For the entries below, the expected answer is the line with "U3 pin PB0: NET8 -> NET2", the line with "J203 pin 1: VDD -> W16", and every line between them, exactly as written, and nothing more.

## [Supplied material]
----------

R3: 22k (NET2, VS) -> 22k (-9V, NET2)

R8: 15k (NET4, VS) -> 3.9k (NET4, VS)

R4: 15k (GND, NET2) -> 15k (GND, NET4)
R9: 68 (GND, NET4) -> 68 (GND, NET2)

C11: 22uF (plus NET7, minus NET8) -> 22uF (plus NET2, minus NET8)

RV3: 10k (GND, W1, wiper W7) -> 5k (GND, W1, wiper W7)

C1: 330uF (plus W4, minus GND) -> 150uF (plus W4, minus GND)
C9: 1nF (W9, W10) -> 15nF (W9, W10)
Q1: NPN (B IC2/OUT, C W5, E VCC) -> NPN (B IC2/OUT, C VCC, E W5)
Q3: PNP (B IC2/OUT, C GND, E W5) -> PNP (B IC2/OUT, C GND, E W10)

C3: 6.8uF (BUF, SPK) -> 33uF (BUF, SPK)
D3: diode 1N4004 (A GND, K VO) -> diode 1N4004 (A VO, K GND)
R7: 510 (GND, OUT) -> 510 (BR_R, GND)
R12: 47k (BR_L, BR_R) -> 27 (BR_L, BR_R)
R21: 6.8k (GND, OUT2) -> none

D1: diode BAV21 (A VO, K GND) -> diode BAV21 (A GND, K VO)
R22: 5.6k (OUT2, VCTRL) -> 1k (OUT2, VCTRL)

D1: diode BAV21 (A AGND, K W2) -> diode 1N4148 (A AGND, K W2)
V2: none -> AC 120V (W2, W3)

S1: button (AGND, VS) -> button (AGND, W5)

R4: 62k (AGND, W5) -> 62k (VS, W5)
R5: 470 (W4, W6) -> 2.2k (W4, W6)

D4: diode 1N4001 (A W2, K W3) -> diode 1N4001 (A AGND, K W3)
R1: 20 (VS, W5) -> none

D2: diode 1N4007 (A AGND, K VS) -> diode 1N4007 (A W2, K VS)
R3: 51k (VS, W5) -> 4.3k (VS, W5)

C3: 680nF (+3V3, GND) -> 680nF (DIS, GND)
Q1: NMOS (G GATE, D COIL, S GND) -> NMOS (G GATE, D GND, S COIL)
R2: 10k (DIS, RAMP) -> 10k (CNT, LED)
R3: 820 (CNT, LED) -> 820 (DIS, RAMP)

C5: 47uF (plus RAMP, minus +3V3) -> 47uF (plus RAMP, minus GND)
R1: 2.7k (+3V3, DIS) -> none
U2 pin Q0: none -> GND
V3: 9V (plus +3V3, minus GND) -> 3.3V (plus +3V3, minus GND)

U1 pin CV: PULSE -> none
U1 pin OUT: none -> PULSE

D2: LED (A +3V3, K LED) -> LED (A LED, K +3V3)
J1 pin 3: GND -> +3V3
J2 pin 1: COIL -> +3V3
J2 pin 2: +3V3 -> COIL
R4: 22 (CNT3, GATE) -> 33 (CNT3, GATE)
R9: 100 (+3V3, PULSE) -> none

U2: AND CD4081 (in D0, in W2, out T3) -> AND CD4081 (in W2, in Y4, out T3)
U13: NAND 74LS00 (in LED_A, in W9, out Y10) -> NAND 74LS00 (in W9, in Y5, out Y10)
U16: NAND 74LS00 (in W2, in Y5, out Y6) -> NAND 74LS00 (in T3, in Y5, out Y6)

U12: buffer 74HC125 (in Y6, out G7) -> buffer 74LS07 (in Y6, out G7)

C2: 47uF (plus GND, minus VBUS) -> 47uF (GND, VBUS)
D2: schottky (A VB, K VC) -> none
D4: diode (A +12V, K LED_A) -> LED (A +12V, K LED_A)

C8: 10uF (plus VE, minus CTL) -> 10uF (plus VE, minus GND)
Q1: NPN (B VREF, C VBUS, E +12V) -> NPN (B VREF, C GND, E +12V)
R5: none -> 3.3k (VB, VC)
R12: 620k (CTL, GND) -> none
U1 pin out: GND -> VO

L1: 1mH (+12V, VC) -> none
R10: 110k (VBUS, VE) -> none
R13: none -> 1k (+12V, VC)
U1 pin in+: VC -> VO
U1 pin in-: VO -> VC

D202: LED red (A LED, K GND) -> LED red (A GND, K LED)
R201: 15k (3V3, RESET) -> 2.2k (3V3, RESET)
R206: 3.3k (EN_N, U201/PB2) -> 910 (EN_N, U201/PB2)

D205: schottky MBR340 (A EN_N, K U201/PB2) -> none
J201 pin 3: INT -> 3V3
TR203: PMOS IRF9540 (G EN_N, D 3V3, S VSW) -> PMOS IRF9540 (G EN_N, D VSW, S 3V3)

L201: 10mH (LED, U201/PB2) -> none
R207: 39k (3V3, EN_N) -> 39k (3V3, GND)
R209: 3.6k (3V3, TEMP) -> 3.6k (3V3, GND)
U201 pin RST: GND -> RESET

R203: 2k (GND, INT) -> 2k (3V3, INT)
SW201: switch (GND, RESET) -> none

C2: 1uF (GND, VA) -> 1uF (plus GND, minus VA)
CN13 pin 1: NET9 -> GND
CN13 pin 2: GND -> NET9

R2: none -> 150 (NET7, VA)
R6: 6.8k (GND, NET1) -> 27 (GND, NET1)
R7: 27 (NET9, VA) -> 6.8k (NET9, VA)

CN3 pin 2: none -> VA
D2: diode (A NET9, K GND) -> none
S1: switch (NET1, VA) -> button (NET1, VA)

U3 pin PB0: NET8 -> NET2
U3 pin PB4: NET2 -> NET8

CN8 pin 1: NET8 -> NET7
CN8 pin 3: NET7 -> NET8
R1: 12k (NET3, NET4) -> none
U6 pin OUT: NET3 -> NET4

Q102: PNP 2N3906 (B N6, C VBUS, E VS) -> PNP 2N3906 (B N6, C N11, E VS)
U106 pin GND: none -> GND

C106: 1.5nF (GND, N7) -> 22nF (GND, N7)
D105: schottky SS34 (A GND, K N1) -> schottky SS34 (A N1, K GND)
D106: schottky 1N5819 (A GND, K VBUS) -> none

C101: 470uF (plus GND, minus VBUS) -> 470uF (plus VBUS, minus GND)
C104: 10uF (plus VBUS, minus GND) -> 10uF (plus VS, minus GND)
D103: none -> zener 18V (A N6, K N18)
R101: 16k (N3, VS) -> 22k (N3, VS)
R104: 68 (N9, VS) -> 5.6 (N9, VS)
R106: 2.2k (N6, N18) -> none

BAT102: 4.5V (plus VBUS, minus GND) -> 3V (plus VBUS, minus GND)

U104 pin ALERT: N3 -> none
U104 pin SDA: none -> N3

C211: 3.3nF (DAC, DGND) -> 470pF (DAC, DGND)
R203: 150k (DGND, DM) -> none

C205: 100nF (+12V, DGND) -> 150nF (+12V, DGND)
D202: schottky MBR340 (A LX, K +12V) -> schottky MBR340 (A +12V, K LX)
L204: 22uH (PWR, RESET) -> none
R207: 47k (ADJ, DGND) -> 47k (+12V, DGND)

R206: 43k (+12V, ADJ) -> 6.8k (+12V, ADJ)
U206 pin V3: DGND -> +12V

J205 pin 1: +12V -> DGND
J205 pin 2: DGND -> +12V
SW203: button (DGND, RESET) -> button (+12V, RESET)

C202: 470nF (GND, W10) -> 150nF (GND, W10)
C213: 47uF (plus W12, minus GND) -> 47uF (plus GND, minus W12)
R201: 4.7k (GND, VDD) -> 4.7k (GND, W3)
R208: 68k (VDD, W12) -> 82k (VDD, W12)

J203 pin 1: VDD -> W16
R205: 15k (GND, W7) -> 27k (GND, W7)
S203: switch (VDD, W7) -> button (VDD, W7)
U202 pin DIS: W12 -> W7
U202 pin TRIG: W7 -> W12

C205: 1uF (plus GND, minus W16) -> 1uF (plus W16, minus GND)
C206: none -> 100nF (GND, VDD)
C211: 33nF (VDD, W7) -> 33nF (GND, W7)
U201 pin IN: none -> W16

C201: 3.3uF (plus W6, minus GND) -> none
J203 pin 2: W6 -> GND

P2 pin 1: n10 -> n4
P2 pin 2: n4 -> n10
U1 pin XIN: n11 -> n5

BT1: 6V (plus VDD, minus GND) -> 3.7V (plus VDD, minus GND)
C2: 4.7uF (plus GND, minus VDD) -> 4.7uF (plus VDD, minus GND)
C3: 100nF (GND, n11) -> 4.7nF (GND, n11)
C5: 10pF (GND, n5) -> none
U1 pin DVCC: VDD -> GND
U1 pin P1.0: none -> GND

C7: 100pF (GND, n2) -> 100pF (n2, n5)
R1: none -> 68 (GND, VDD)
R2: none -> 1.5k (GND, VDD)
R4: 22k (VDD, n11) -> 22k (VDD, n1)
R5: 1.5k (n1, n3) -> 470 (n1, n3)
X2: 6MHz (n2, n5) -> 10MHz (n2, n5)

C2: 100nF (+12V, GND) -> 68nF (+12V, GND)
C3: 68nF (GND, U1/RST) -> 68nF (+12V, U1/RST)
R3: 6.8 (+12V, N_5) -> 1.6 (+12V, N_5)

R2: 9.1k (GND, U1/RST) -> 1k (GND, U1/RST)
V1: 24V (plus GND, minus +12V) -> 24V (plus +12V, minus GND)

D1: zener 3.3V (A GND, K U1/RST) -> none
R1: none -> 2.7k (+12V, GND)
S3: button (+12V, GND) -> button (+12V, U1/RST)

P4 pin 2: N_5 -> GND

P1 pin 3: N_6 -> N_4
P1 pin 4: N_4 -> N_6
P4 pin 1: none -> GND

----------

## [Solution for this problem]
U3 pin PB0: NET8 -> NET2
U3 pin PB4: NET2 -> NET8

CN8 pin 1: NET8 -> NET7
CN8 pin 3: NET7 -> NET8
R1: 12k (NET3, NET4) -> none
U6 pin OUT: NET3 -> NET4

Q102: PNP 2N3906 (B N6, C VBUS, E VS) -> PNP 2N3906 (B N6, C N11, E VS)
U106 pin GND: none -> GND

C106: 1.5nF (GND, N7) -> 22nF (GND, N7)
D105: schottky SS34 (A GND, K N1) -> schottky SS34 (A N1, K GND)
D106: schottky 1N5819 (A GND, K VBUS) -> none

C101: 470uF (plus GND, minus VBUS) -> 470uF (plus VBUS, minus GND)
C104: 10uF (plus VBUS, minus GND) -> 10uF (plus VS, minus GND)
D103: none -> zener 18V (A N6, K N18)
R101: 16k (N3, VS) -> 22k (N3, VS)
R104: 68 (N9, VS) -> 5.6 (N9, VS)
R106: 2.2k (N6, N18) -> none

BAT102: 4.5V (plus VBUS, minus GND) -> 3V (plus VBUS, minus GND)

U104 pin ALERT: N3 -> none
U104 pin SDA: none -> N3

C211: 3.3nF (DAC, DGND) -> 470pF (DAC, DGND)
R203: 150k (DGND, DM) -> none

C205: 100nF (+12V, DGND) -> 150nF (+12V, DGND)
D202: schottky MBR340 (A LX, K +12V) -> schottky MBR340 (A +12V, K LX)
L204: 22uH (PWR, RESET) -> none
R207: 47k (ADJ, DGND) -> 47k (+12V, DGND)

R206: 43k (+12V, ADJ) -> 6.8k (+12V, ADJ)
U206 pin V3: DGND -> +12V

J205 pin 1: +12V -> DGND
J205 pin 2: DGND -> +12V
SW203: button (DGND, RESET) -> button (+12V, RESET)

C202: 470nF (GND, W10) -> 150nF (GND, W10)
C213: 47uF (plus W12, minus GND) -> 47uF (plus GND, minus W12)
R201: 4.7k (GND, VDD) -> 4.7k (GND, W3)
R208: 68k (VDD, W12) -> 82k (VDD, W12)

J203 pin 1: VDD -> W16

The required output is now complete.